> [To do] Return, from the data that follows, each line that holds the word "plate".
-------- Raw data
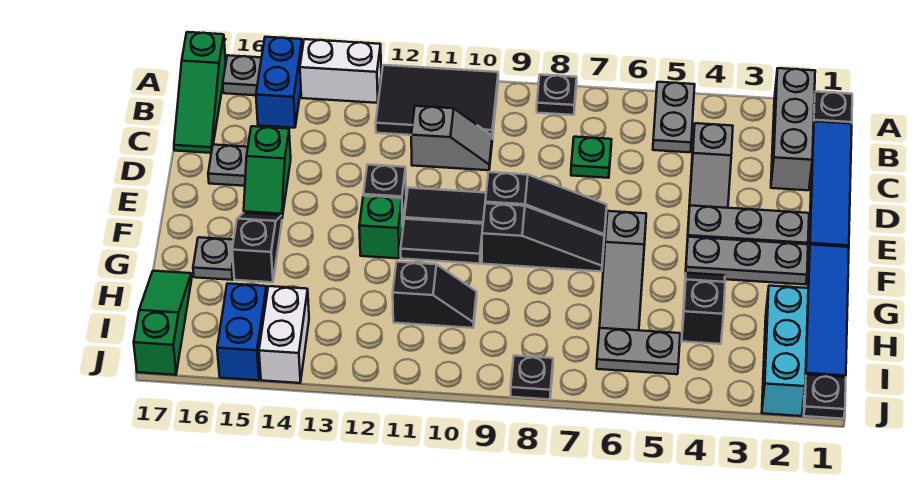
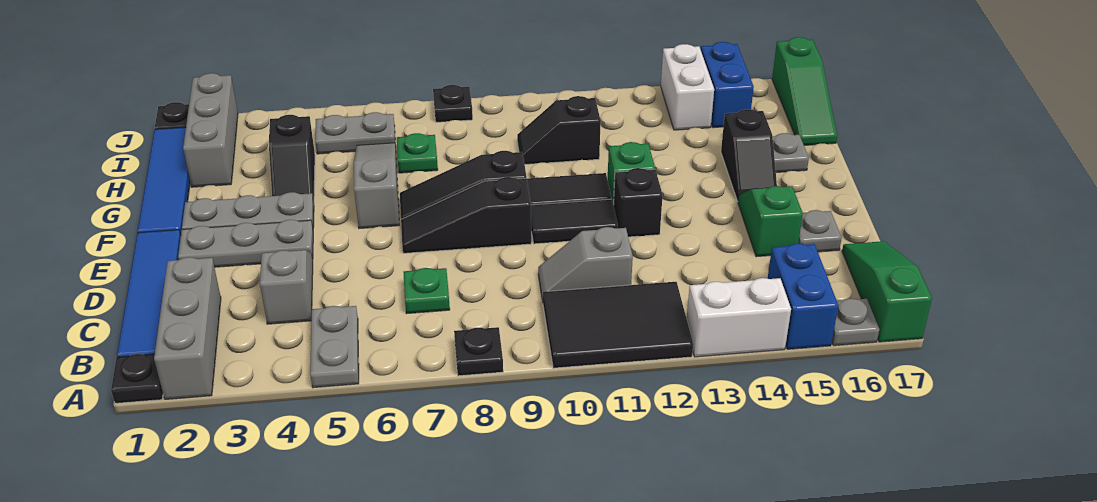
cyan brick H2:J2 level 1 -> grey brick H2:J2 level 1
none -> green plate H7 level 1

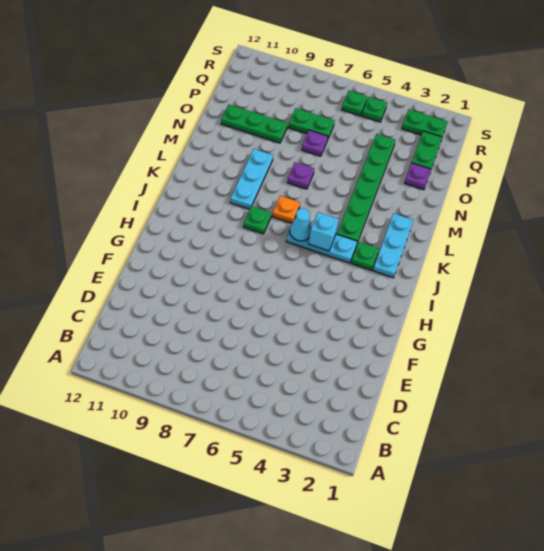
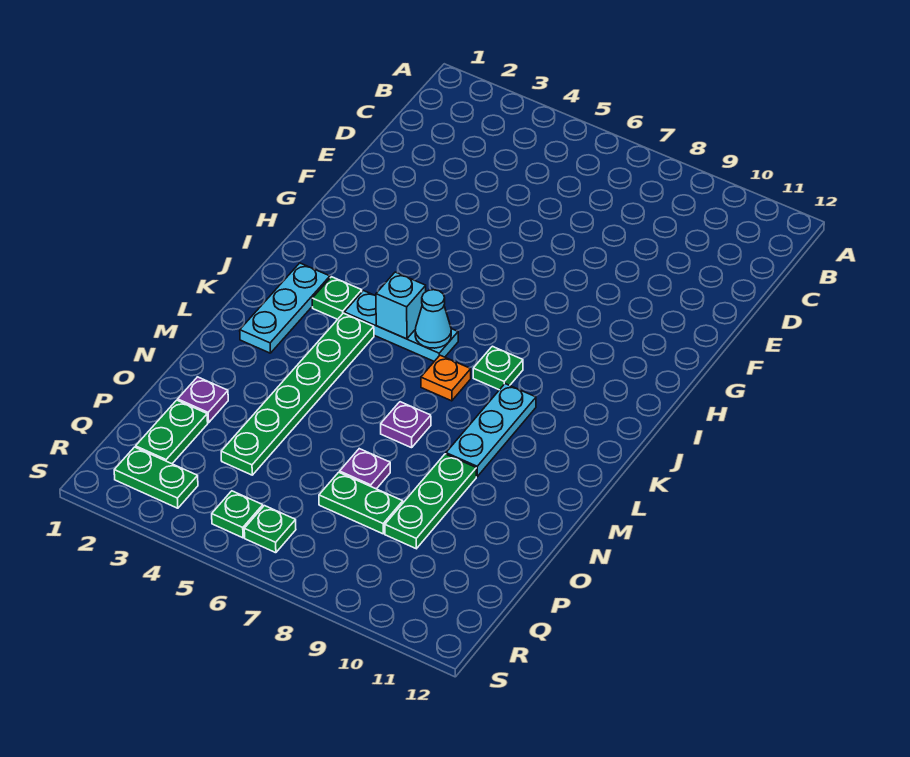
green plate O9:O11 level 1 -> green plate N9:P9 level 1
----------------
> [Result for this task]
none -> green plate H7 level 1
green plate O9:O11 level 1 -> green plate N9:P9 level 1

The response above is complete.